## Record set
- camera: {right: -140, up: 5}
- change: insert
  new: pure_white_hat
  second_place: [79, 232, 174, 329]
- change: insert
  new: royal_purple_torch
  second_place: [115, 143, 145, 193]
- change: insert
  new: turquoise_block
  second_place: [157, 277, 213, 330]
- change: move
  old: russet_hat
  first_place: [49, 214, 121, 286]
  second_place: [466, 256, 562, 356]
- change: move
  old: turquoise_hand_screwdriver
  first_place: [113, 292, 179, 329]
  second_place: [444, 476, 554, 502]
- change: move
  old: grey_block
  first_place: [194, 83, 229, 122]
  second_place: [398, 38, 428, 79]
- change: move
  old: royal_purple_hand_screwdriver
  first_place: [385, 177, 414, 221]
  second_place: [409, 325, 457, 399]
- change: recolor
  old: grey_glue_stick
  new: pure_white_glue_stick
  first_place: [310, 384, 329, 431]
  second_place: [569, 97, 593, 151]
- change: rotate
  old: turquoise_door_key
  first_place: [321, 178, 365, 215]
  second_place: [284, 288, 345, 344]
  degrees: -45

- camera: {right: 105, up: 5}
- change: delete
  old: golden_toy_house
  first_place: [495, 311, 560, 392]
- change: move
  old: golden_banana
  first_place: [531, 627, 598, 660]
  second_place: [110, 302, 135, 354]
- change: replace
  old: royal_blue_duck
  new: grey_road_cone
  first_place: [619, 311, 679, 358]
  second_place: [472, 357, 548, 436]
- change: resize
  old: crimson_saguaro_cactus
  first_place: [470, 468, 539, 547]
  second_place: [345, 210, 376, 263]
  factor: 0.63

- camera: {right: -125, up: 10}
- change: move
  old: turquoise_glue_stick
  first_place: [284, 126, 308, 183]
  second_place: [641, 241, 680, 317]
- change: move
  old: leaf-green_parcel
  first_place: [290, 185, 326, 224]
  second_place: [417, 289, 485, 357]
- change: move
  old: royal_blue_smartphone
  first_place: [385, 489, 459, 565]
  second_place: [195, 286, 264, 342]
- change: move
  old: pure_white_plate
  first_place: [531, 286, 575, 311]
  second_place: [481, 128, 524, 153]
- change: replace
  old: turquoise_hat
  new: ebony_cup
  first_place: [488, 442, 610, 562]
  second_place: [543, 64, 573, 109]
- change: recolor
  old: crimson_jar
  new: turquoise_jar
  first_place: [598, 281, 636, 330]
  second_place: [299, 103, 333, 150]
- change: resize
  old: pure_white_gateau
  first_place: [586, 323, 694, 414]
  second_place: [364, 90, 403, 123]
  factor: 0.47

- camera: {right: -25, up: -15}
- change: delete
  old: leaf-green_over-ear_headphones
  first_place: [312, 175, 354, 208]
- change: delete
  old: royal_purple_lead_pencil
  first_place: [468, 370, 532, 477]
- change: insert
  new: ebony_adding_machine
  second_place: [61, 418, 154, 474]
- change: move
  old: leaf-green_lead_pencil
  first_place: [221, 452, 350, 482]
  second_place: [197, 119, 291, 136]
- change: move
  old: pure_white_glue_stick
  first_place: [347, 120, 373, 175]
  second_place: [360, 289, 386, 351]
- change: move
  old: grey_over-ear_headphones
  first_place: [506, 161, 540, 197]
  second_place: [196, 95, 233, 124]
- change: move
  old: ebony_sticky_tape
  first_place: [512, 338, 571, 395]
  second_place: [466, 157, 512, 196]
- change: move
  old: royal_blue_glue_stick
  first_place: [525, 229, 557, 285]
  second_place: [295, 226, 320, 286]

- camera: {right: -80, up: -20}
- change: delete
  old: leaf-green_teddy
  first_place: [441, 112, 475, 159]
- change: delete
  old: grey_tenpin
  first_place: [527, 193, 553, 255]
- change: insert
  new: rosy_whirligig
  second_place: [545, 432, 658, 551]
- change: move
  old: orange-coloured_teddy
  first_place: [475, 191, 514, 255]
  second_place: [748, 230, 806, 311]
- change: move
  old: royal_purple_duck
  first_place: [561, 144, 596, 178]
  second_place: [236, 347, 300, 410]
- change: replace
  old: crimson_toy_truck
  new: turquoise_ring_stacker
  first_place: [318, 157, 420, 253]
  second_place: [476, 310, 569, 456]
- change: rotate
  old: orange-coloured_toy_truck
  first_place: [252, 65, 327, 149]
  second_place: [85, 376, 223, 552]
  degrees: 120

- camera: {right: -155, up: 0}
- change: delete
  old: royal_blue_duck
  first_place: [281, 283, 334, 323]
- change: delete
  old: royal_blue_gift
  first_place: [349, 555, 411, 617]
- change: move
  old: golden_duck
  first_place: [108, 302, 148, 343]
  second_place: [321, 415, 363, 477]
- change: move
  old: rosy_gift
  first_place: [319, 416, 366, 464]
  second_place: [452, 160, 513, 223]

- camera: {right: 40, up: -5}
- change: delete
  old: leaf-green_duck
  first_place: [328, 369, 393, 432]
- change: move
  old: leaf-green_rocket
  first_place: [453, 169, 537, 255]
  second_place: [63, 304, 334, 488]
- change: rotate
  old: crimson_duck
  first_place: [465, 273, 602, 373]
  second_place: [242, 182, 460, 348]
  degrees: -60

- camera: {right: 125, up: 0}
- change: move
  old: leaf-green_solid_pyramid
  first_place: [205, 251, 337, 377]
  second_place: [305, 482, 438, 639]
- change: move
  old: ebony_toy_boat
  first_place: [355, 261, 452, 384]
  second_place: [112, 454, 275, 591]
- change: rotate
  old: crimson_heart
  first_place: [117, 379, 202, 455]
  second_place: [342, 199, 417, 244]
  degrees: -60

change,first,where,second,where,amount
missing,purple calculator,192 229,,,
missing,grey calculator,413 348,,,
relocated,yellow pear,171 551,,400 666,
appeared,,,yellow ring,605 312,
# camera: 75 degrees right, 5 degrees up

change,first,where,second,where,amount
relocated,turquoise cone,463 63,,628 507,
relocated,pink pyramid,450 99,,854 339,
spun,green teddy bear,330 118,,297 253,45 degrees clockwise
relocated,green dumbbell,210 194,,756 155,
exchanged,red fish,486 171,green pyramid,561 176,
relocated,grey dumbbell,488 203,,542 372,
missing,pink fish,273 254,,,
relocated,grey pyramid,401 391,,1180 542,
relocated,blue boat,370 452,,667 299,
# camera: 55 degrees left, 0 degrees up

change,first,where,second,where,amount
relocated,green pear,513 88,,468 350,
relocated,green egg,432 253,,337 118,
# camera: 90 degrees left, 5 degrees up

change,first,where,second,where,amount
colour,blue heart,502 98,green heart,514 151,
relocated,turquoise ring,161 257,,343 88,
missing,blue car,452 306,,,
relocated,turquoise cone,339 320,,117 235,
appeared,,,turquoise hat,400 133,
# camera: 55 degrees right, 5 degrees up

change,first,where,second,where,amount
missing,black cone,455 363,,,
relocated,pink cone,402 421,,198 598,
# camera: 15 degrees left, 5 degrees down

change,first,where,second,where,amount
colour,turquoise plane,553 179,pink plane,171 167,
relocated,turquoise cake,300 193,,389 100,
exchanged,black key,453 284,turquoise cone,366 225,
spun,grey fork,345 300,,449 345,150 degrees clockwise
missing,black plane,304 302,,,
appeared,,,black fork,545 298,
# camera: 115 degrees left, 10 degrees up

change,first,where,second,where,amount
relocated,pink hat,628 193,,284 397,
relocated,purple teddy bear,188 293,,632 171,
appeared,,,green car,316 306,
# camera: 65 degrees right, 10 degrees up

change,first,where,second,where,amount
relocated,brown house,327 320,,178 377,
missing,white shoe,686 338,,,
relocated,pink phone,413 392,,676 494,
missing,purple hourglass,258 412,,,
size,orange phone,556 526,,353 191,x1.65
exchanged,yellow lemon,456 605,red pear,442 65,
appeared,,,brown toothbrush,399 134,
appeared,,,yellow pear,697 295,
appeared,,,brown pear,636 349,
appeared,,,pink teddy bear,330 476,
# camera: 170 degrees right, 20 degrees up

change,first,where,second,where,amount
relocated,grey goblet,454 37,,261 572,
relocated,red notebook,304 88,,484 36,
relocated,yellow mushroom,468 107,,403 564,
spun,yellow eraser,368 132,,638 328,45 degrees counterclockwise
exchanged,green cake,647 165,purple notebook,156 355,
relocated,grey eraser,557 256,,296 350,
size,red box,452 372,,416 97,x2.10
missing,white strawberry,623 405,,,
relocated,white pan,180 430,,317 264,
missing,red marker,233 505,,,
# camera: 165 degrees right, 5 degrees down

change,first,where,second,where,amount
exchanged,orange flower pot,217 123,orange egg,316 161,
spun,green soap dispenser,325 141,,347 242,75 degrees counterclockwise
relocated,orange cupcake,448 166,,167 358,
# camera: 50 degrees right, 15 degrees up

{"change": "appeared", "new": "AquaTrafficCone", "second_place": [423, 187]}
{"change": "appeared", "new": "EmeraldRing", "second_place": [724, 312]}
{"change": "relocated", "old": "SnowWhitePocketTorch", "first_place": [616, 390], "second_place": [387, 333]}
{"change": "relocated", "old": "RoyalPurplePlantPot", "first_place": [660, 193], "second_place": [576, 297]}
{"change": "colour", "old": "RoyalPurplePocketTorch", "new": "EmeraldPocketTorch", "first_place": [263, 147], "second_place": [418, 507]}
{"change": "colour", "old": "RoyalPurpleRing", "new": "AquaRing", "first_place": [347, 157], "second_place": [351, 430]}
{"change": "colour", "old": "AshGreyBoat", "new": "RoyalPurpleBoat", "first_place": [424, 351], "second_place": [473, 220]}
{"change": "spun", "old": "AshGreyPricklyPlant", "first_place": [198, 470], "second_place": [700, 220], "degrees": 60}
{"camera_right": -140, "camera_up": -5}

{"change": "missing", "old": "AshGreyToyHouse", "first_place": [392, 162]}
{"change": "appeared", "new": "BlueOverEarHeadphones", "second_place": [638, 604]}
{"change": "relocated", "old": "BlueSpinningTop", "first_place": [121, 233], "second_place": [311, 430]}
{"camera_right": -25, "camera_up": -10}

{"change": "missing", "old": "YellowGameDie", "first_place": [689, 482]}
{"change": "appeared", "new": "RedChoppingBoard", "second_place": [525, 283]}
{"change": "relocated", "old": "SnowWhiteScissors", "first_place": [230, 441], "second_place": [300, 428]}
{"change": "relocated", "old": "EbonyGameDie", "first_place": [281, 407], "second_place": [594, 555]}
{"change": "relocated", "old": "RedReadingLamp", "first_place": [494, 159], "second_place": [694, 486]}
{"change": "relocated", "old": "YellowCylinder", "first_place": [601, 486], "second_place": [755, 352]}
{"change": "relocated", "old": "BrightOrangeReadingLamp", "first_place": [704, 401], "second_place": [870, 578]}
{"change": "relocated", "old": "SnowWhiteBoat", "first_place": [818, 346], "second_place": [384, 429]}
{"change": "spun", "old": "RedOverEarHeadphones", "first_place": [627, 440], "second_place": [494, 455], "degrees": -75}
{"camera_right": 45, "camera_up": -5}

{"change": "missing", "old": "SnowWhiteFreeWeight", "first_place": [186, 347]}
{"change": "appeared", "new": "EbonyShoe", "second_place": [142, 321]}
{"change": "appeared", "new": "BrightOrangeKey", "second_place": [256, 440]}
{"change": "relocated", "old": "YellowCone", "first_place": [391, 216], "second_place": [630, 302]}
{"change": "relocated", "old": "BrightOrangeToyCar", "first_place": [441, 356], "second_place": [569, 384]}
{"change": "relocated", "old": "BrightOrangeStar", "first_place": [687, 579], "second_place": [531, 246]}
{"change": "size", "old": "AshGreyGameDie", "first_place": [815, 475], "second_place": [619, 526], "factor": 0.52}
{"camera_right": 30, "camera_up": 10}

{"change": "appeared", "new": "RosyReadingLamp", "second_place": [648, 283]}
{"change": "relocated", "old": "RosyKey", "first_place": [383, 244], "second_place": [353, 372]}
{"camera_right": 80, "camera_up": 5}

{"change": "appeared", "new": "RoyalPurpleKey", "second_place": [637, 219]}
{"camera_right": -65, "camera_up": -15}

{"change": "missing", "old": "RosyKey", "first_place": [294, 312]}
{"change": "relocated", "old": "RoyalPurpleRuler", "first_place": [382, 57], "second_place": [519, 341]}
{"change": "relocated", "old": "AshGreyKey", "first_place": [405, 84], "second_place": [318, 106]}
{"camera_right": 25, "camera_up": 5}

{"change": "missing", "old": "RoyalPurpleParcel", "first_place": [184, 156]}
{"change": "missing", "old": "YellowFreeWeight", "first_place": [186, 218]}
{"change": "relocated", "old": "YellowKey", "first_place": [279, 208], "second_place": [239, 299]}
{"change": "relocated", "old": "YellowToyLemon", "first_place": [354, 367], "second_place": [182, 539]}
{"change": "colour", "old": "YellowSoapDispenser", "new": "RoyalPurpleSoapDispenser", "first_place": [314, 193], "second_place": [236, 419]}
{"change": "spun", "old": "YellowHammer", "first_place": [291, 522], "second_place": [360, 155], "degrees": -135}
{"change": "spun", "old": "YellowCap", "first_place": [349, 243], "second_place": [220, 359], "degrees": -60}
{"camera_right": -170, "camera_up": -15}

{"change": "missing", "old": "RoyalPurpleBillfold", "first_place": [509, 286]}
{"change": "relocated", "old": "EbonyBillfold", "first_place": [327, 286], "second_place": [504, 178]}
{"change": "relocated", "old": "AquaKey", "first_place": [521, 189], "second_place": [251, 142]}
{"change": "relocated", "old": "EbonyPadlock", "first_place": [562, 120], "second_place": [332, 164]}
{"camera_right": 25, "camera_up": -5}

## Work required
The response should be the listing above, limited to the lines between the one holding "first_place: [321, 178, 365, 215]" and the one holding "second_place: [284, 288, 345, 344]", inclusive, reproduced exactly.

## Your solution
  first_place: [321, 178, 365, 215]
  second_place: [284, 288, 345, 344]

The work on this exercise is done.